▶ [What to produce] These records must be written out again exactly.

▶ [Dataset excerpts]

......

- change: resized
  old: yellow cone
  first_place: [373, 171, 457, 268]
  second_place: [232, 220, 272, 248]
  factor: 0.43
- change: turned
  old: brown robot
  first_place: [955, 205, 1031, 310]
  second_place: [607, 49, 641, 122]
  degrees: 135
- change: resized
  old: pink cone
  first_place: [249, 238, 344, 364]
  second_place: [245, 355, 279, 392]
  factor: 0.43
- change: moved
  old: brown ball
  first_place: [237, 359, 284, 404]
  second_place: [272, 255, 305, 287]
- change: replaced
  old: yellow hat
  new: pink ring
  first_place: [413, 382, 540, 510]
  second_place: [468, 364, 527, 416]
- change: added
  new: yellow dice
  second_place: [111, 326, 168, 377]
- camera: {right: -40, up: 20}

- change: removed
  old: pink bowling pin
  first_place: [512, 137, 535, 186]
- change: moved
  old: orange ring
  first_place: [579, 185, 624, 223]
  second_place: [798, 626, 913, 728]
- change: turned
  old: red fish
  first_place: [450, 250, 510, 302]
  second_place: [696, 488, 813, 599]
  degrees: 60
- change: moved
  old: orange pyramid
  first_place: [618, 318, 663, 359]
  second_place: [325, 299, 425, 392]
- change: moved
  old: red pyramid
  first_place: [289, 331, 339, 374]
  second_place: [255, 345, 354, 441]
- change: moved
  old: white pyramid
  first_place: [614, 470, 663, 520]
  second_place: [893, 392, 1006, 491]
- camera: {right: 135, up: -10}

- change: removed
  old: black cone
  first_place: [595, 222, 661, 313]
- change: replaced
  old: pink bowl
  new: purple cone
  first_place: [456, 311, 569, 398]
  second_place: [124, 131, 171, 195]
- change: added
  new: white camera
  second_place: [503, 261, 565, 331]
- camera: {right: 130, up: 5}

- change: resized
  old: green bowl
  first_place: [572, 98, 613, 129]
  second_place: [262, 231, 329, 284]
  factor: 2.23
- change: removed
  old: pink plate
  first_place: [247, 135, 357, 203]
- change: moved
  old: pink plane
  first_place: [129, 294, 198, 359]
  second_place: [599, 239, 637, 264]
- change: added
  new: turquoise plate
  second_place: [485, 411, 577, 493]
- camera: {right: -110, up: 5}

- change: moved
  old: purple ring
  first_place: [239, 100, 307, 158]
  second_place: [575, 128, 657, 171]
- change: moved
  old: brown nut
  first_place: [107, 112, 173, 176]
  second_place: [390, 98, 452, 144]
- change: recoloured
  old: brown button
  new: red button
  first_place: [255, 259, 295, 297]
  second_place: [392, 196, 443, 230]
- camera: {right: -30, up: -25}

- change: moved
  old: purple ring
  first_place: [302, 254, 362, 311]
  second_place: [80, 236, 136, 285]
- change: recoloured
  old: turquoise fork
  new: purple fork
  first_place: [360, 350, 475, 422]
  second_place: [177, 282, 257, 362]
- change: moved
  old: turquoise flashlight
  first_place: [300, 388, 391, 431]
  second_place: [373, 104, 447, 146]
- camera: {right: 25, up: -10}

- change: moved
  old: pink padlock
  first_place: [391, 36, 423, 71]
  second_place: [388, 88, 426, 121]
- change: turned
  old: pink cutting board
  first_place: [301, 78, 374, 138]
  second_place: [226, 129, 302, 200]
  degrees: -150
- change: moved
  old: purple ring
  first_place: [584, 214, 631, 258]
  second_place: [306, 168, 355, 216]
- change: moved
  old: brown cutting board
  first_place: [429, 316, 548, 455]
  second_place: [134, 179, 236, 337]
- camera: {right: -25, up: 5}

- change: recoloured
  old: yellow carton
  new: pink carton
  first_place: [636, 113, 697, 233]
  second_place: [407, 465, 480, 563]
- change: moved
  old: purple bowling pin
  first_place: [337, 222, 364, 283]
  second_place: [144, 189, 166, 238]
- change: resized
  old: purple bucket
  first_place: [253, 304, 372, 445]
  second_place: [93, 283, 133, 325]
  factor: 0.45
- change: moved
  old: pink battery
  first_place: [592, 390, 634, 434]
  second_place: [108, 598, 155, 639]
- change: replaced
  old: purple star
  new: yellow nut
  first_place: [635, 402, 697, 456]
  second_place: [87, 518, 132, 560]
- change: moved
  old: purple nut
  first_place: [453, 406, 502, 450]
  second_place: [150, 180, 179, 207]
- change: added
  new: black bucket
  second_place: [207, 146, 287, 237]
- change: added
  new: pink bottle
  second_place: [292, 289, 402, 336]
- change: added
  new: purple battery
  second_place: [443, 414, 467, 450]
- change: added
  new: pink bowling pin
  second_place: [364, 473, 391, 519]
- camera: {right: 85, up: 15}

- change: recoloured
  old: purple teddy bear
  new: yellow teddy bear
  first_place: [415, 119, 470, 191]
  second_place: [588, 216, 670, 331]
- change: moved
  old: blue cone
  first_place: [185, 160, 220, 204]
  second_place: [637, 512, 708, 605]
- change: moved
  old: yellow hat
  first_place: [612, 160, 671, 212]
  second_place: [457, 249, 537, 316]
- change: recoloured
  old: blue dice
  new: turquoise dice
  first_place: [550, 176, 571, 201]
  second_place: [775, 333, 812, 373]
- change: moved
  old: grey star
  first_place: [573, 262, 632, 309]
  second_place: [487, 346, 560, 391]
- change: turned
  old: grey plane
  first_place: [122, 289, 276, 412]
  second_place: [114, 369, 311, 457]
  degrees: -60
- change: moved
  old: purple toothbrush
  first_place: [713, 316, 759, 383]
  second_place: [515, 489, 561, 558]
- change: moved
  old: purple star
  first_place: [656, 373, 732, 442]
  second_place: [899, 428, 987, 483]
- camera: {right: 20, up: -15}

......

▶ [Answer below]
- change: resized
  old: yellow cone
  first_place: [373, 171, 457, 268]
  second_place: [232, 220, 272, 248]
  factor: 0.43
- change: turned
  old: brown robot
  first_place: [955, 205, 1031, 310]
  second_place: [607, 49, 641, 122]
  degrees: 135
- change: resized
  old: pink cone
  first_place: [249, 238, 344, 364]
  second_place: [245, 355, 279, 392]
  factor: 0.43
- change: moved
  old: brown ball
  first_place: [237, 359, 284, 404]
  second_place: [272, 255, 305, 287]
- change: replaced
  old: yellow hat
  new: pink ring
  first_place: [413, 382, 540, 510]
  second_place: [468, 364, 527, 416]
- change: added
  new: yellow dice
  second_place: [111, 326, 168, 377]
- camera: {right: -40, up: 20}

- change: removed
  old: pink bowling pin
  first_place: [512, 137, 535, 186]
- change: moved
  old: orange ring
  first_place: [579, 185, 624, 223]
  second_place: [798, 626, 913, 728]
- change: turned
  old: red fish
  first_place: [450, 250, 510, 302]
  second_place: [696, 488, 813, 599]
  degrees: 60
- change: moved
  old: orange pyramid
  first_place: [618, 318, 663, 359]
  second_place: [325, 299, 425, 392]
- change: moved
  old: red pyramid
  first_place: [289, 331, 339, 374]
  second_place: [255, 345, 354, 441]
- change: moved
  old: white pyramid
  first_place: [614, 470, 663, 520]
  second_place: [893, 392, 1006, 491]
- camera: {right: 135, up: -10}

- change: removed
  old: black cone
  first_place: [595, 222, 661, 313]
- change: replaced
  old: pink bowl
  new: purple cone
  first_place: [456, 311, 569, 398]
  second_place: [124, 131, 171, 195]
- change: added
  new: white camera
  second_place: [503, 261, 565, 331]
- camera: {right: 130, up: 5}

- change: resized
  old: green bowl
  first_place: [572, 98, 613, 129]
  second_place: [262, 231, 329, 284]
  factor: 2.23
- change: removed
  old: pink plate
  first_place: [247, 135, 357, 203]
- change: moved
  old: pink plane
  first_place: [129, 294, 198, 359]
  second_place: [599, 239, 637, 264]
- change: added
  new: turquoise plate
  second_place: [485, 411, 577, 493]
- camera: {right: -110, up: 5}

- change: moved
  old: purple ring
  first_place: [239, 100, 307, 158]
  second_place: [575, 128, 657, 171]
- change: moved
  old: brown nut
  first_place: [107, 112, 173, 176]
  second_place: [390, 98, 452, 144]
- change: recoloured
  old: brown button
  new: red button
  first_place: [255, 259, 295, 297]
  second_place: [392, 196, 443, 230]
- camera: {right: -30, up: -25}

- change: moved
  old: purple ring
  first_place: [302, 254, 362, 311]
  second_place: [80, 236, 136, 285]
- change: recoloured
  old: turquoise fork
  new: purple fork
  first_place: [360, 350, 475, 422]
  second_place: [177, 282, 257, 362]
- change: moved
  old: turquoise flashlight
  first_place: [300, 388, 391, 431]
  second_place: [373, 104, 447, 146]
- camera: {right: 25, up: -10}

- change: moved
  old: pink padlock
  first_place: [391, 36, 423, 71]
  second_place: [388, 88, 426, 121]
- change: turned
  old: pink cutting board
  first_place: [301, 78, 374, 138]
  second_place: [226, 129, 302, 200]
  degrees: -150
- change: moved
  old: purple ring
  first_place: [584, 214, 631, 258]
  second_place: [306, 168, 355, 216]
- change: moved
  old: brown cutting board
  first_place: [429, 316, 548, 455]
  second_place: [134, 179, 236, 337]
- camera: {right: -25, up: 5}

- change: recoloured
  old: yellow carton
  new: pink carton
  first_place: [636, 113, 697, 233]
  second_place: [407, 465, 480, 563]
- change: moved
  old: purple bowling pin
  first_place: [337, 222, 364, 283]
  second_place: [144, 189, 166, 238]
- change: resized
  old: purple bucket
  first_place: [253, 304, 372, 445]
  second_place: [93, 283, 133, 325]
  factor: 0.45
- change: moved
  old: pink battery
  first_place: [592, 390, 634, 434]
  second_place: [108, 598, 155, 639]
- change: replaced
  old: purple star
  new: yellow nut
  first_place: [635, 402, 697, 456]
  second_place: [87, 518, 132, 560]
- change: moved
  old: purple nut
  first_place: [453, 406, 502, 450]
  second_place: [150, 180, 179, 207]
- change: added
  new: black bucket
  second_place: [207, 146, 287, 237]
- change: added
  new: pink bottle
  second_place: [292, 289, 402, 336]
- change: added
  new: purple battery
  second_place: [443, 414, 467, 450]
- change: added
  new: pink bowling pin
  second_place: [364, 473, 391, 519]
- camera: {right: 85, up: 15}

- change: recoloured
  old: purple teddy bear
  new: yellow teddy bear
  first_place: [415, 119, 470, 191]
  second_place: [588, 216, 670, 331]
- change: moved
  old: blue cone
  first_place: [185, 160, 220, 204]
  second_place: [637, 512, 708, 605]
- change: moved
  old: yellow hat
  first_place: [612, 160, 671, 212]
  second_place: [457, 249, 537, 316]
- change: recoloured
  old: blue dice
  new: turquoise dice
  first_place: [550, 176, 571, 201]
  second_place: [775, 333, 812, 373]
- change: moved
  old: grey star
  first_place: [573, 262, 632, 309]
  second_place: [487, 346, 560, 391]
- change: turned
  old: grey plane
  first_place: [122, 289, 276, 412]
  second_place: [114, 369, 311, 457]
  degrees: -60
- change: moved
  old: purple toothbrush
  first_place: [713, 316, 759, 383]
  second_place: [515, 489, 561, 558]
- change: moved
  old: purple star
  first_place: [656, 373, 732, 442]
  second_place: [899, 428, 987, 483]
- camera: {right: 20, up: -15}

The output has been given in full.